* Items from a dataset

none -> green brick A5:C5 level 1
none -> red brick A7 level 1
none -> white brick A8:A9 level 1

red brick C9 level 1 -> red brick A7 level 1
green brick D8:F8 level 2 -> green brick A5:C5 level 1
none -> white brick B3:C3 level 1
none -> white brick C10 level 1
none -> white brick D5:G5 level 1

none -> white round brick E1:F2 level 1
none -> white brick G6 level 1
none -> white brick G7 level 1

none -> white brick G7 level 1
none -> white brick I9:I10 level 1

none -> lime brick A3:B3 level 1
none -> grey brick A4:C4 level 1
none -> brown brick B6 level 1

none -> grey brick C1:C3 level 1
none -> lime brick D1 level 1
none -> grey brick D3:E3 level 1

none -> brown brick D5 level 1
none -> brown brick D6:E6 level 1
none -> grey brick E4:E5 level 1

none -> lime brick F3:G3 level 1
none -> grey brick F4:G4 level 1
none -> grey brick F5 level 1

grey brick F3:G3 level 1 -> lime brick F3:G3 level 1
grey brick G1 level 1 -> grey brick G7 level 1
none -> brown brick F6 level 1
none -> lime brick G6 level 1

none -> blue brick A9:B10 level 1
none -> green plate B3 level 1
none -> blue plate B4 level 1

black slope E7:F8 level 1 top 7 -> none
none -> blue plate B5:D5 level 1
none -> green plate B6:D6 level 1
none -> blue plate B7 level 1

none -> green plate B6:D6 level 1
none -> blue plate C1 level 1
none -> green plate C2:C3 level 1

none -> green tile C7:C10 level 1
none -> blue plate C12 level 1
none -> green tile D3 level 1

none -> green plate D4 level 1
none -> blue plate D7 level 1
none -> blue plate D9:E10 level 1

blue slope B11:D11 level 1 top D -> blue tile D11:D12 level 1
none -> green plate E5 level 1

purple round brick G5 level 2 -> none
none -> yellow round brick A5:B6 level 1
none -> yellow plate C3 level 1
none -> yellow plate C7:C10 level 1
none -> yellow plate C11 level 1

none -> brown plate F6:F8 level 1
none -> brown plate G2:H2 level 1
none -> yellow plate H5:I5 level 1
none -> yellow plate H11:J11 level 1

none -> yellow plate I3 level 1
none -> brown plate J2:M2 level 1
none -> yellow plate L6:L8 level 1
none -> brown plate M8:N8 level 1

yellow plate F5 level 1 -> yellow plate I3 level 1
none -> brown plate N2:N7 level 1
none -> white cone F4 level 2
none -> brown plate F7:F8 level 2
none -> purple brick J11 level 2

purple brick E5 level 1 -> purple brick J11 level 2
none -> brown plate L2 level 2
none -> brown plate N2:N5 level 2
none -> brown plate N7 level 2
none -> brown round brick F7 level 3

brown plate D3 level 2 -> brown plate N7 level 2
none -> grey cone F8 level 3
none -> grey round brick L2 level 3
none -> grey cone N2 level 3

* WHAT YOU NEED TO DO
Taking the line with "none -> white brick A8:A9 level 1" as the first and the line with "none -> white brick D5:G5 level 1" as the last, retype that stretch of the data above exactly, with no other lines.

* EXERCISE OUTPUT
none -> white brick A8:A9 level 1

red brick C9 level 1 -> red brick A7 level 1
green brick D8:F8 level 2 -> green brick A5:C5 level 1
none -> white brick B3:C3 level 1
none -> white brick C10 level 1
none -> white brick D5:G5 level 1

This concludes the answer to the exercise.